(TASK BRIEF) Return all the data below as it stands, minus the pictures.

(DATA FOR THE TASK)
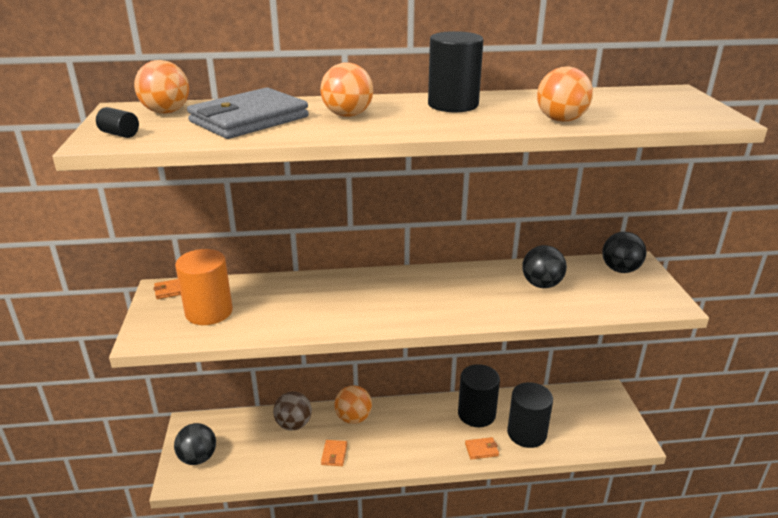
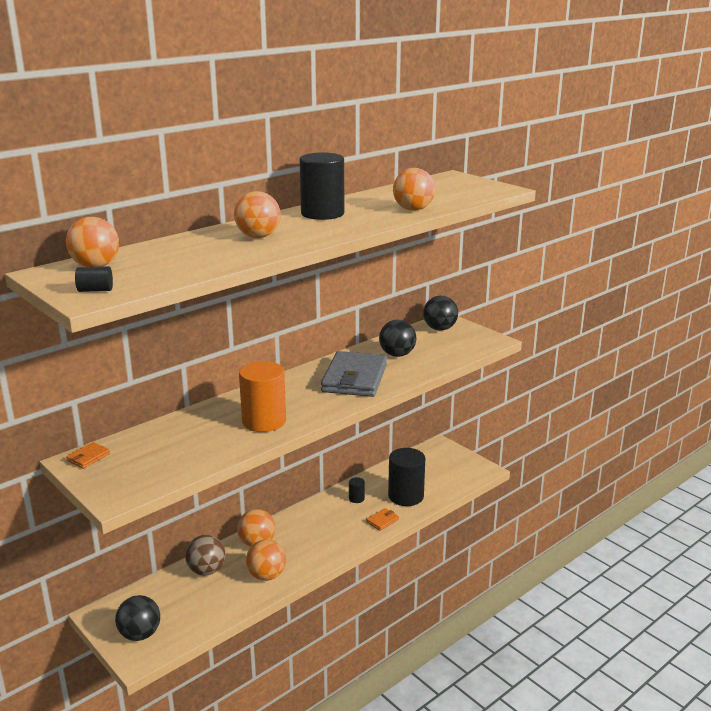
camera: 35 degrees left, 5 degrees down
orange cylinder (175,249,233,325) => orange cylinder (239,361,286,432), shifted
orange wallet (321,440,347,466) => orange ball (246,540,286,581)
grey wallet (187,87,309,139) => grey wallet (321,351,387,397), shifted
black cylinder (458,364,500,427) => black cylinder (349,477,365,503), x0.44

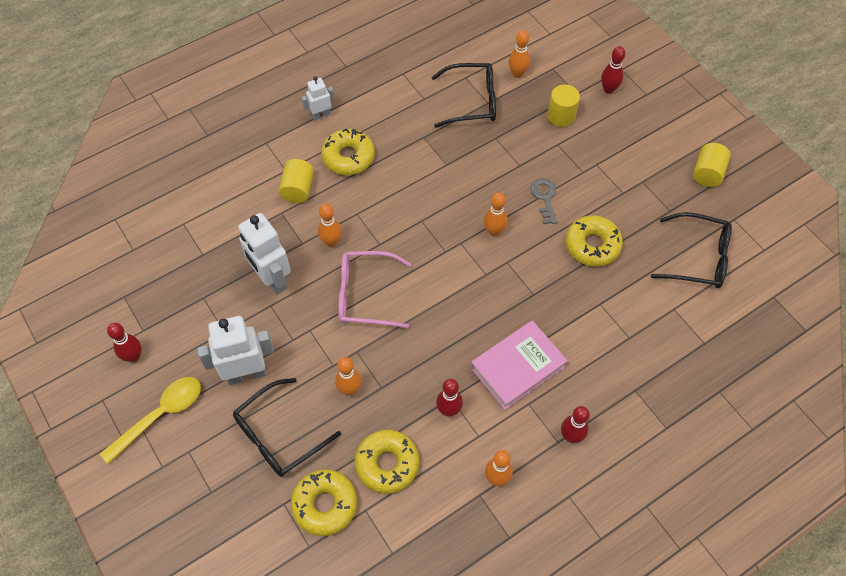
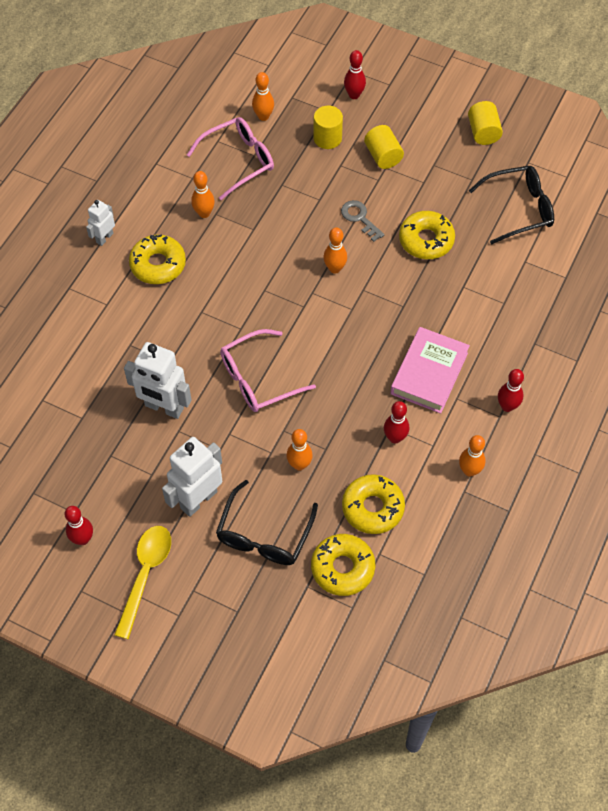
camera: 30 degrees left, 0 degrees up
black glasses (431,63,496,128) => pink glasses (187,117,274,200)
orange bowling pin (318,204,342,247) => orange bowling pin (191,171,215,218), shifted
yellow cylinder (278,159,314,203) => yellow cylinder (364,125,404,169), shifted

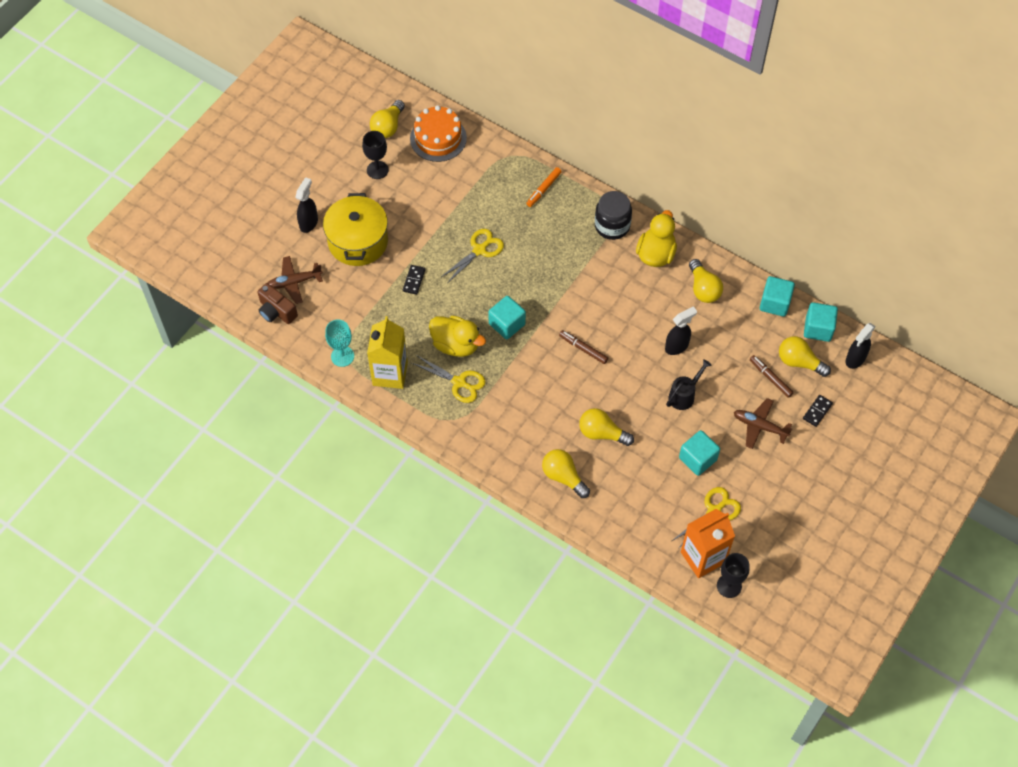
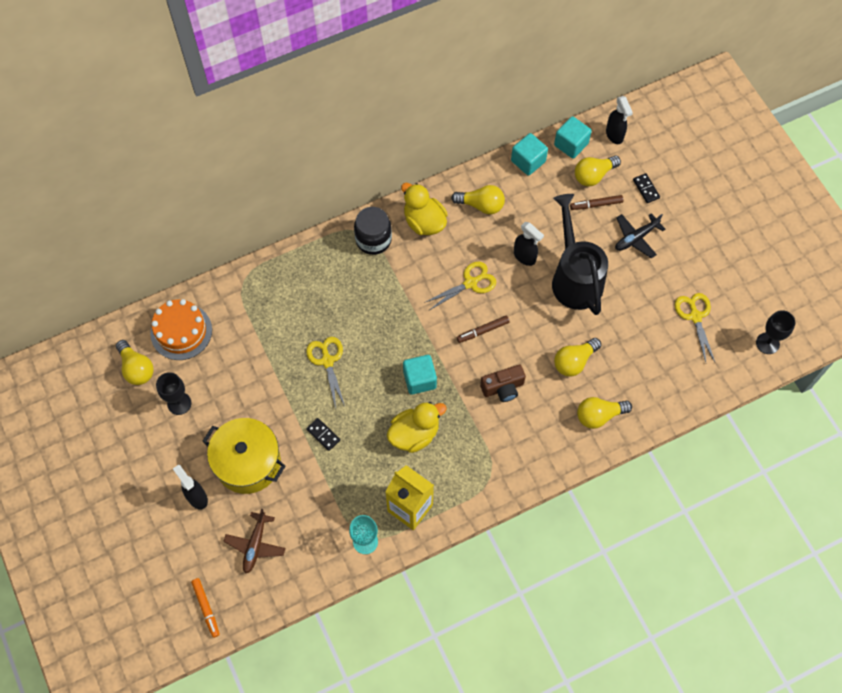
camera: 60 degrees left, 5 degrees up
orange marker (526,167,562,207) => orange marker (191,578,220,638), shifted
yellow scissors (412,355,486,403) => yellow scissors (424,261,496,310), shifted
brown camera (258,283,298,324) => brown camera (480,365,526,402), shifted
black spray bottle (665,306,697,355) => black spray bottle (514,222,544,266), 135 degrees clockwise
black watering can (666,359,712,410) => black watering can (552,194,608,315), x2.07
brown plane (734,398,792,449) => black plane (615,213,666,258)
turquoise cube (679,430,720,476) => nothing
orange carton (681,509,735,578) => nothing

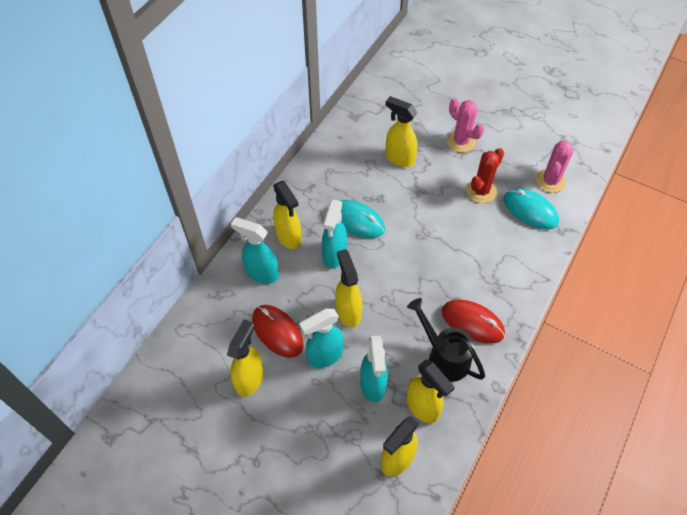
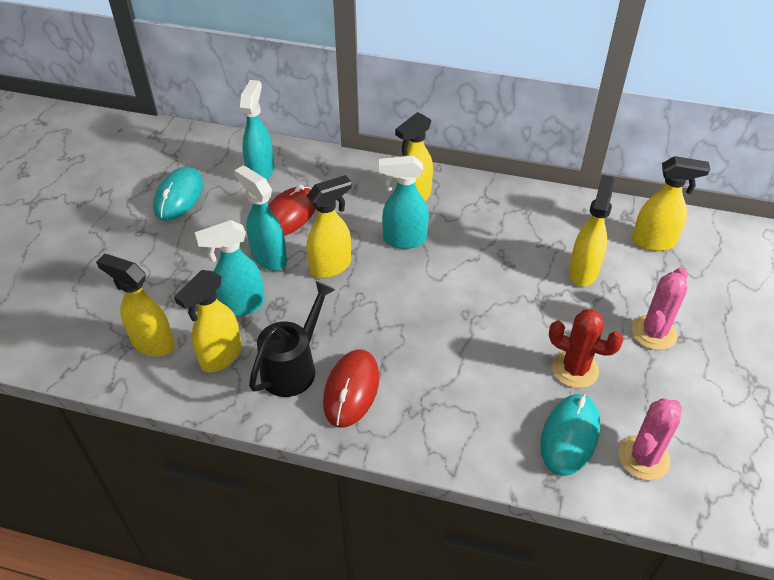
camera: 75 degrees right, 10 degrees down
turquoise mouse (340,200,385,238) => turquoise mouse (153,167,203,221), shifted
turquoise spray bottle (231,217,279,284) => turquoise spray bottle (240,80,274,180), shifted
pink cactus (536,140,573,193) => pink cactus (618,398,682,480), 60 degrees counterclockwise
yellow spray bottle (227,319,263,397) => yellow spray bottle (632,156,710,251), shifted

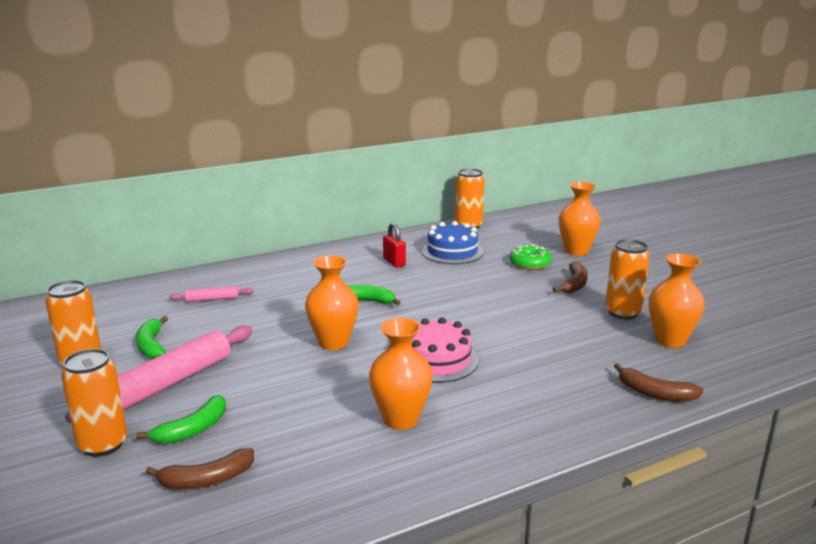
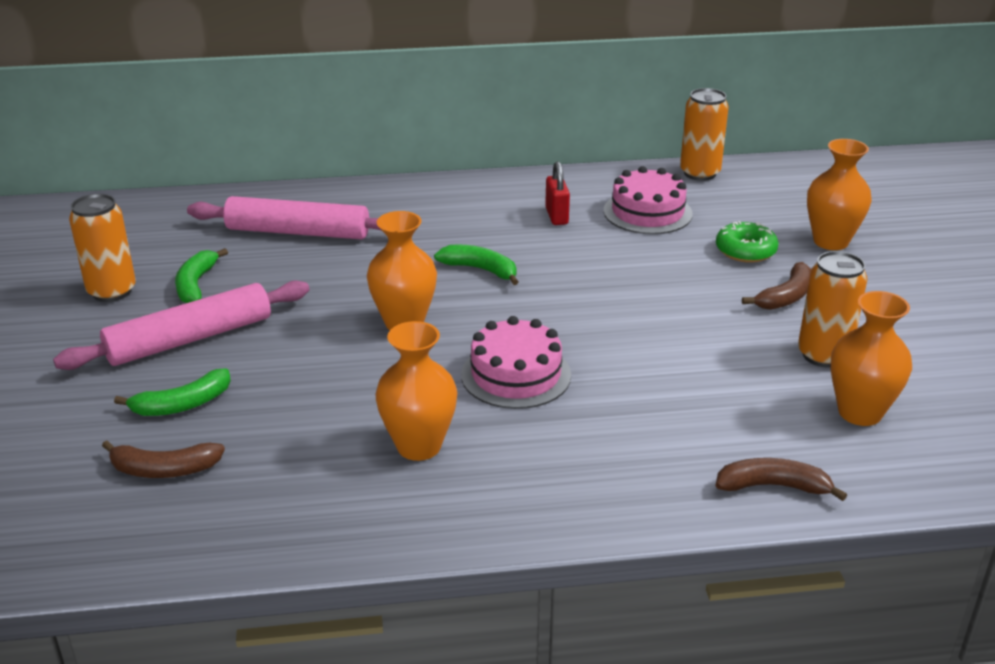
camera: 20 degrees right, 10 degrees up
pink rolling pin (169,286,254,302) => pink rolling pin (187,196,382,239), x2.13
blue cake (422,221,483,264) => pink cake (604,166,693,234)
brown banana (614,363,703,402) => brown banana (716,458,847,501), 135 degrees clockwise
orange can (61,349,127,457) => nothing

(SOLUTION TO THIS EXERCISE)
camera: 35 degrees left, 5 degrees down
orange cylinder (175,249,233,325) => orange cylinder (239,361,286,432), shifted
orange wallet (321,440,347,466) => orange ball (246,540,286,581)
grey wallet (187,87,309,139) => grey wallet (321,351,387,397), shifted
black cylinder (458,364,500,427) => black cylinder (349,477,365,503), x0.44

camera: 30 degrees left, 0 degrees up
black glasses (431,63,496,128) => pink glasses (187,117,274,200)
orange bowling pin (318,204,342,247) => orange bowling pin (191,171,215,218), shifted
yellow cylinder (278,159,314,203) => yellow cylinder (364,125,404,169), shifted

camera: 60 degrees left, 5 degrees up
orange marker (526,167,562,207) => orange marker (191,578,220,638), shifted
yellow scissors (412,355,486,403) => yellow scissors (424,261,496,310), shifted
brown camera (258,283,298,324) => brown camera (480,365,526,402), shifted
black spray bottle (665,306,697,355) => black spray bottle (514,222,544,266), 135 degrees clockwise
black watering can (666,359,712,410) => black watering can (552,194,608,315), x2.07
brown plane (734,398,792,449) => black plane (615,213,666,258)
turquoise cube (679,430,720,476) => nothing
orange carton (681,509,735,578) => nothing

camera: 75 degrees right, 10 degrees down
turquoise mouse (340,200,385,238) => turquoise mouse (153,167,203,221), shifted
turquoise spray bottle (231,217,279,284) => turquoise spray bottle (240,80,274,180), shifted
pink cactus (536,140,573,193) => pink cactus (618,398,682,480), 60 degrees counterclockwise
yellow spray bottle (227,319,263,397) => yellow spray bottle (632,156,710,251), shifted

camera: 20 degrees right, 10 degrees up
pink rolling pin (169,286,254,302) => pink rolling pin (187,196,382,239), x2.13
blue cake (422,221,483,264) => pink cake (604,166,693,234)
brown banana (614,363,703,402) => brown banana (716,458,847,501), 135 degrees clockwise
orange can (61,349,127,457) => nothing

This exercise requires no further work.